What is expected: Return the stretch from the line with "purple trapezoid at" through the line with "green star: moved 17 px right, 12 px up" in the data below, character for character, skipping all pictures.
━━━━━ Stored data
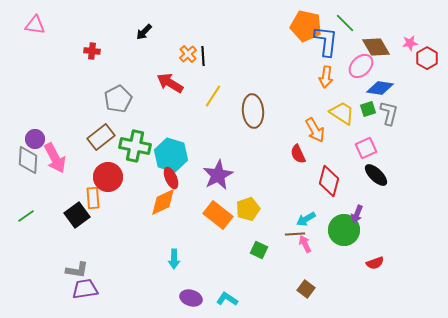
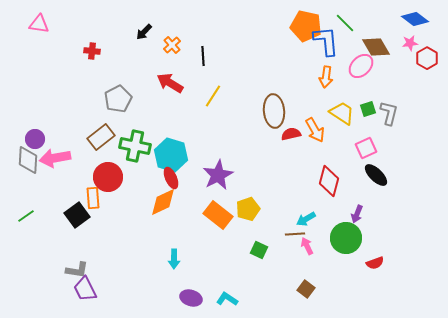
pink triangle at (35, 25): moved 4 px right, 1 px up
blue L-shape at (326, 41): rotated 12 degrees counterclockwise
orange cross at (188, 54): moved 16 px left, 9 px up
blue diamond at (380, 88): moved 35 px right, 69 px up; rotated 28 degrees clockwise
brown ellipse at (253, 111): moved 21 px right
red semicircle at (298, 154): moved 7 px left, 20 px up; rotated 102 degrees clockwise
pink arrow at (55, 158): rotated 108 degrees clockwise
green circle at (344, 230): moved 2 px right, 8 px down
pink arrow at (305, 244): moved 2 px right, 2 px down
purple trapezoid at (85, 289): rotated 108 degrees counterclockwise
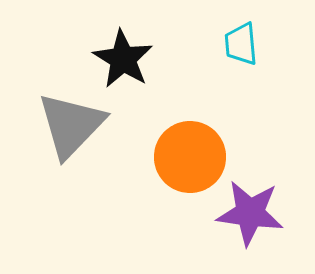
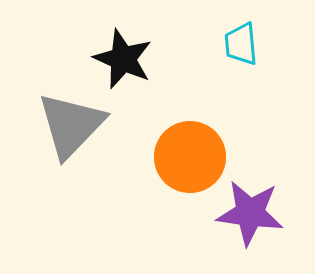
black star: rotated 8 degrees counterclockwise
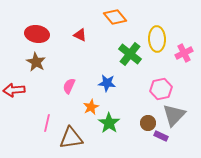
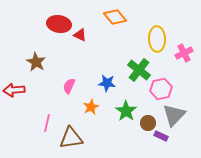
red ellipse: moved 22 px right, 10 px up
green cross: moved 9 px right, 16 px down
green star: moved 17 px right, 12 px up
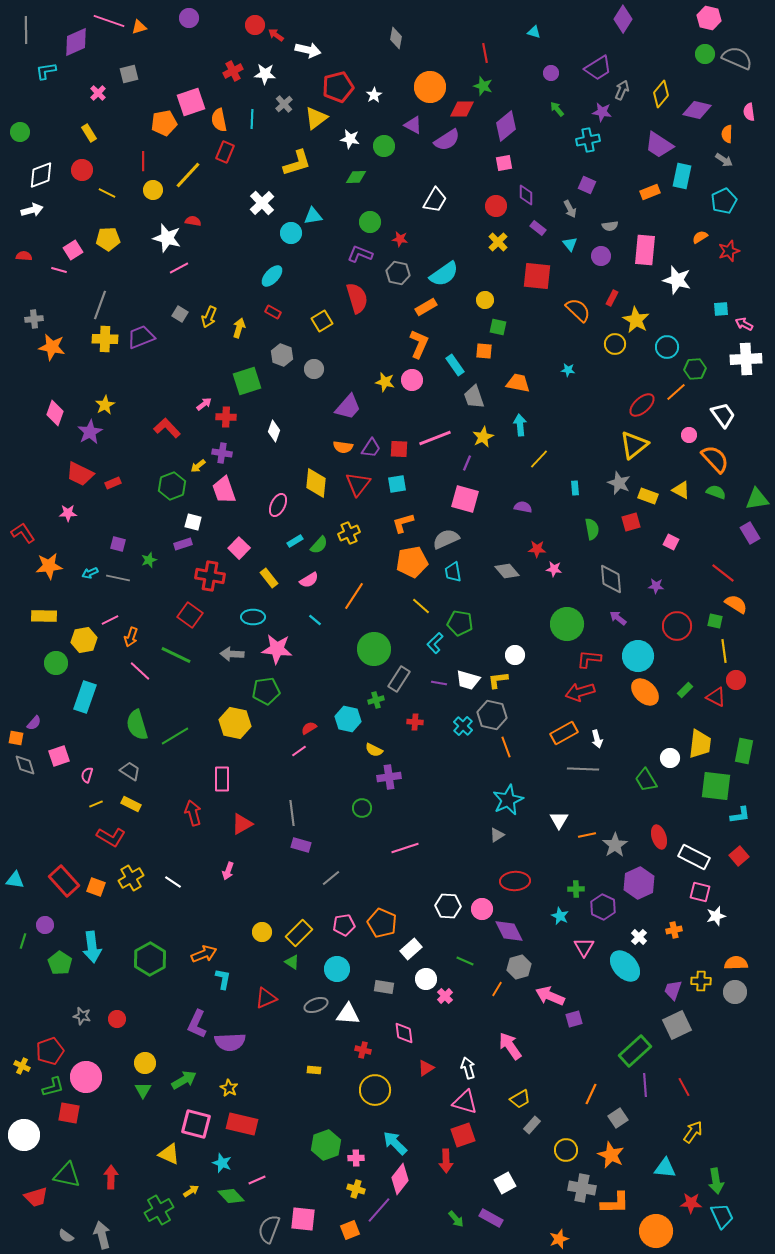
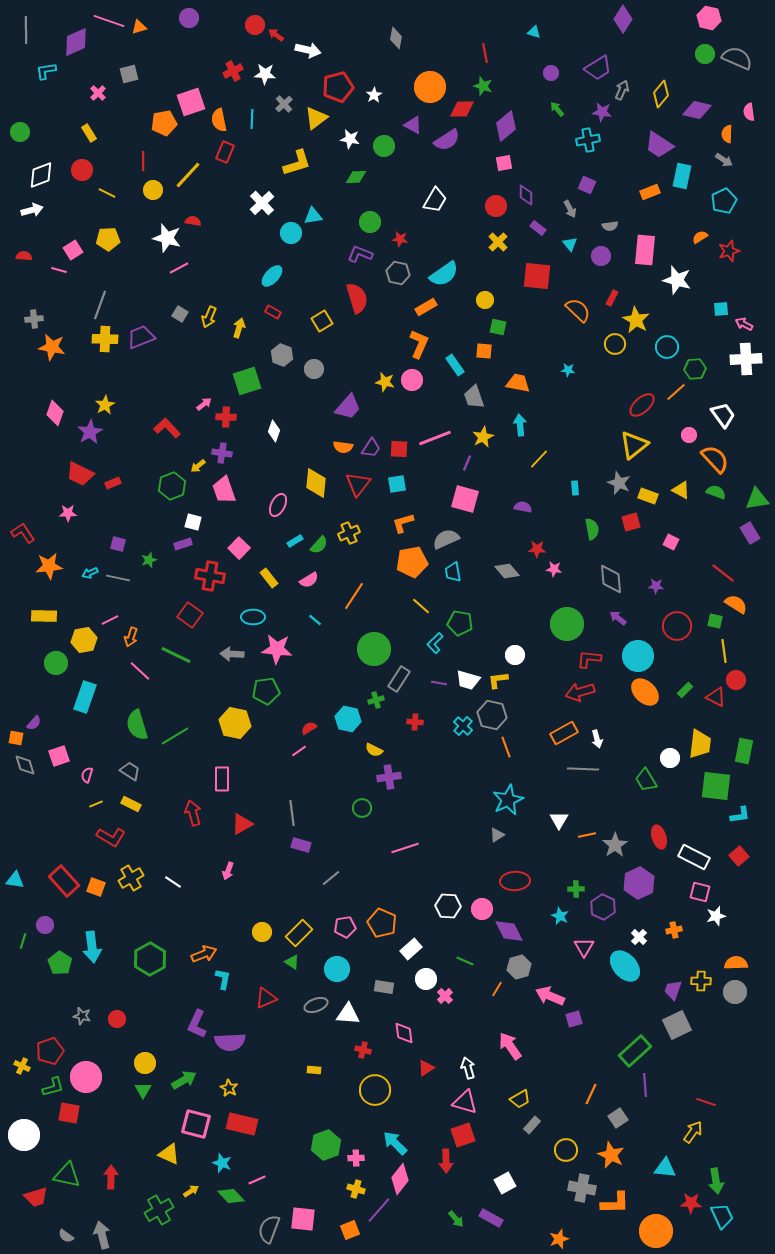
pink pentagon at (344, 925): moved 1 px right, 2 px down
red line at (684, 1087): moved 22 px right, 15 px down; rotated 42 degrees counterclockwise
━━━━━━━━━━
━━━━━ Stored data
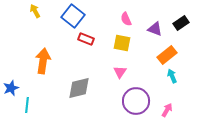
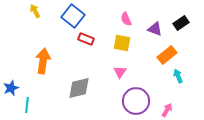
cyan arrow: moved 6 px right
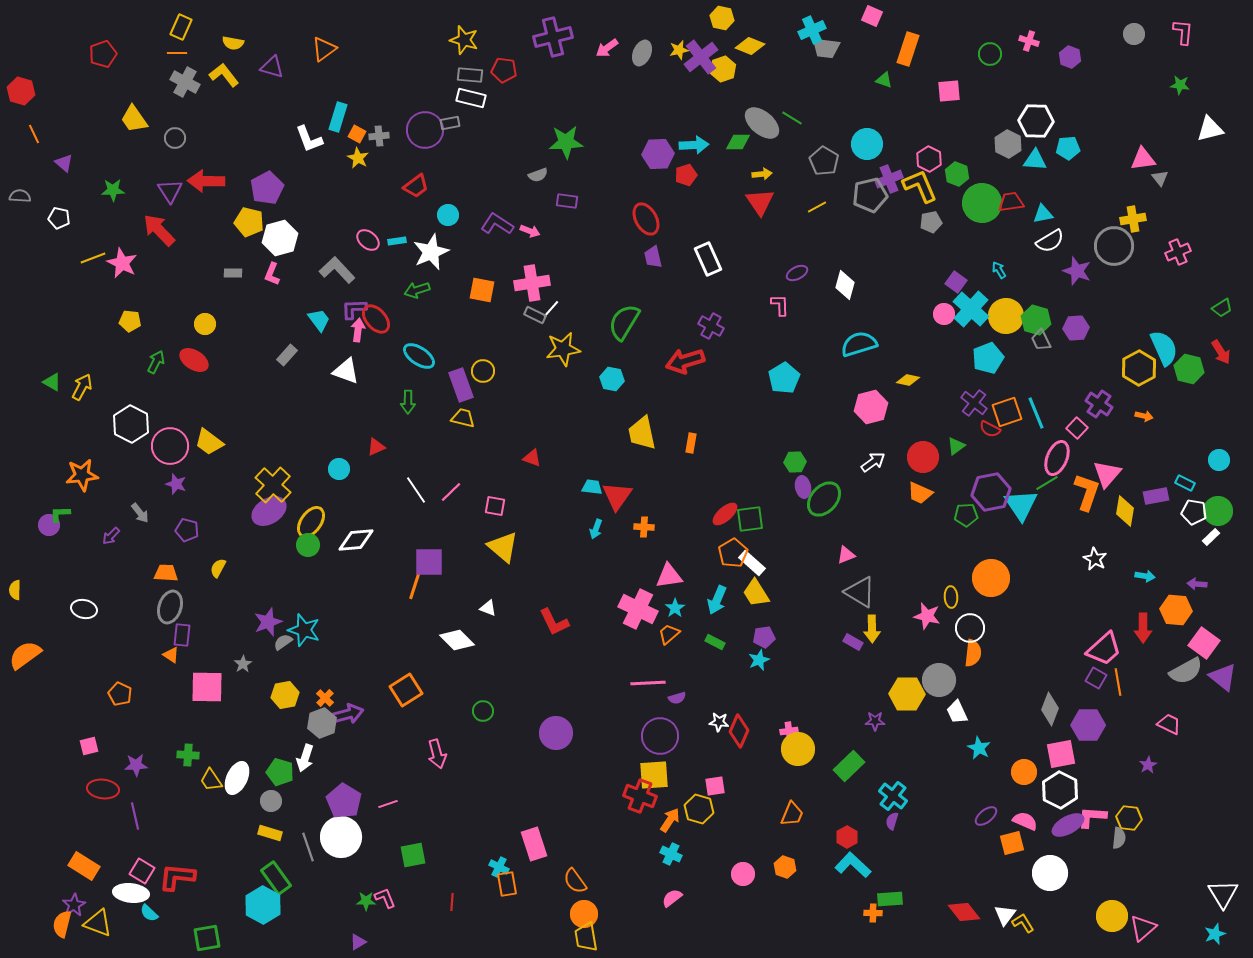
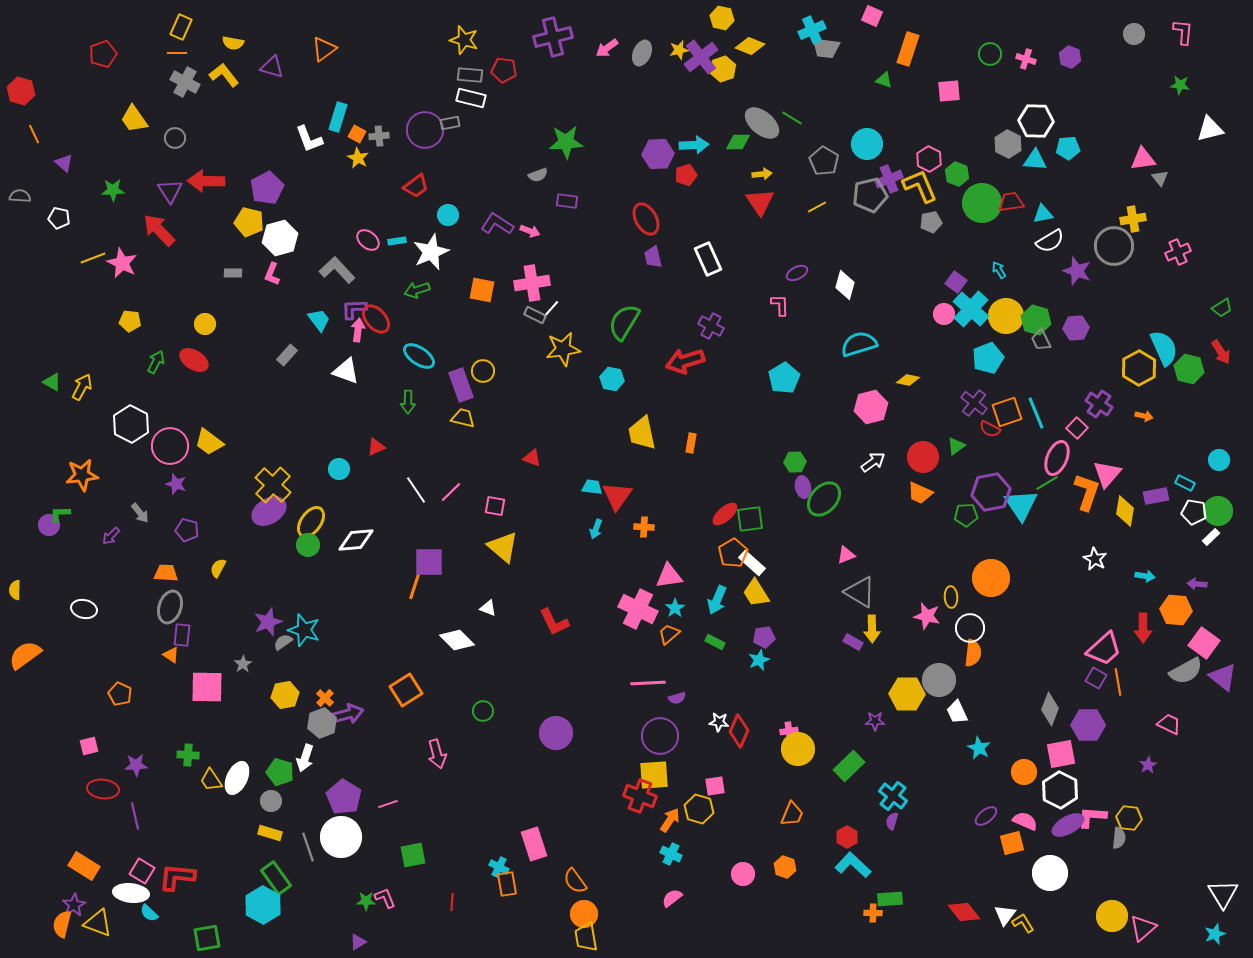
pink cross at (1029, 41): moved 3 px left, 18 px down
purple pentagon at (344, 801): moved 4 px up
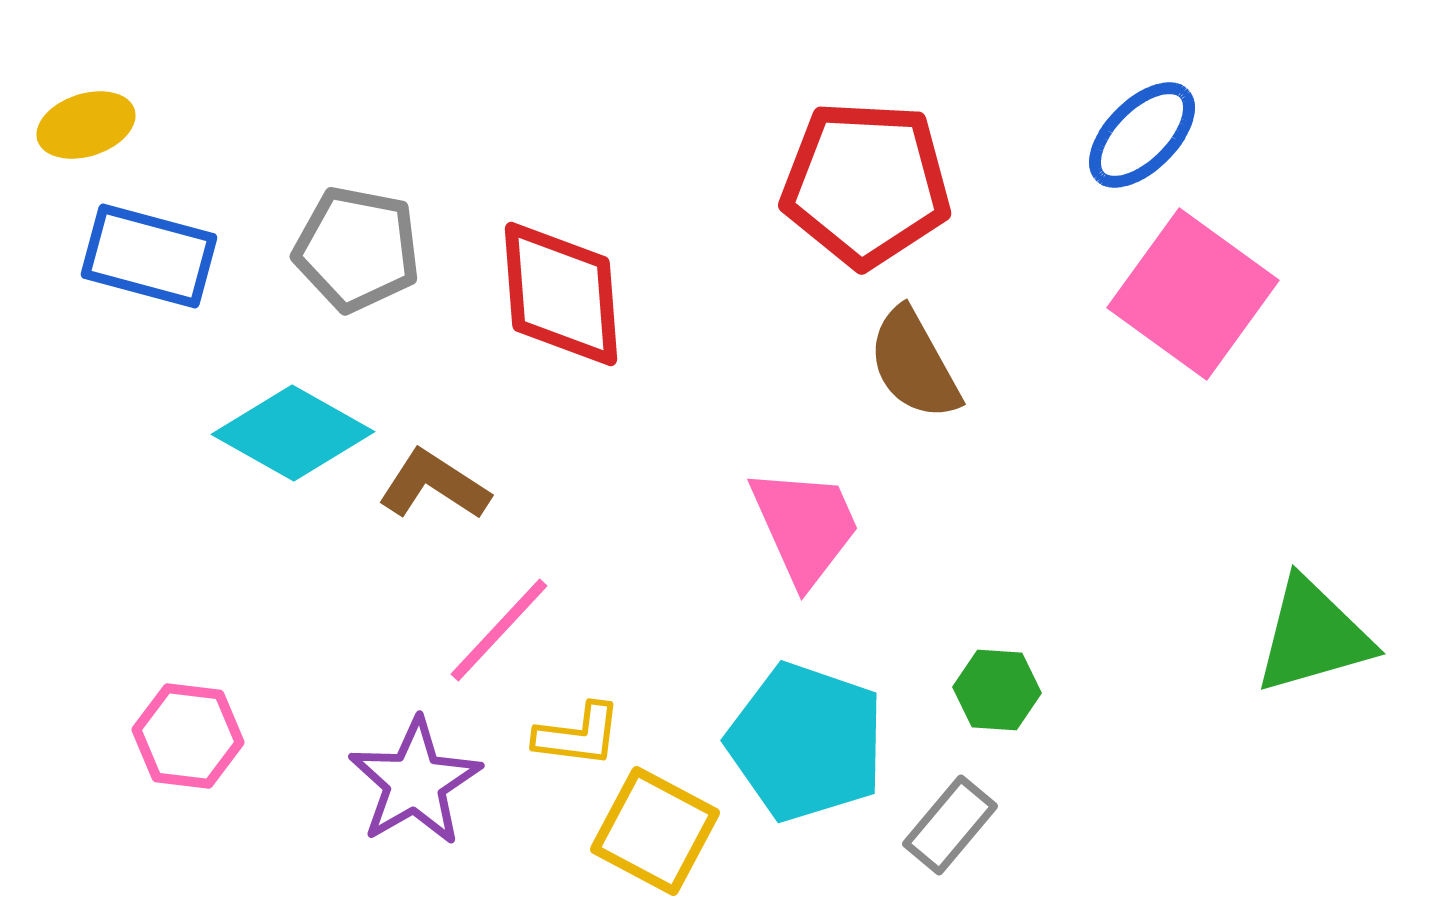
━━━━━━━━━━
Answer to this exercise:
purple trapezoid at (85, 289): rotated 108 degrees counterclockwise
black star: rotated 8 degrees counterclockwise
red ellipse: moved 22 px right, 10 px up
green cross: moved 9 px right, 16 px down
green star: moved 17 px right, 12 px up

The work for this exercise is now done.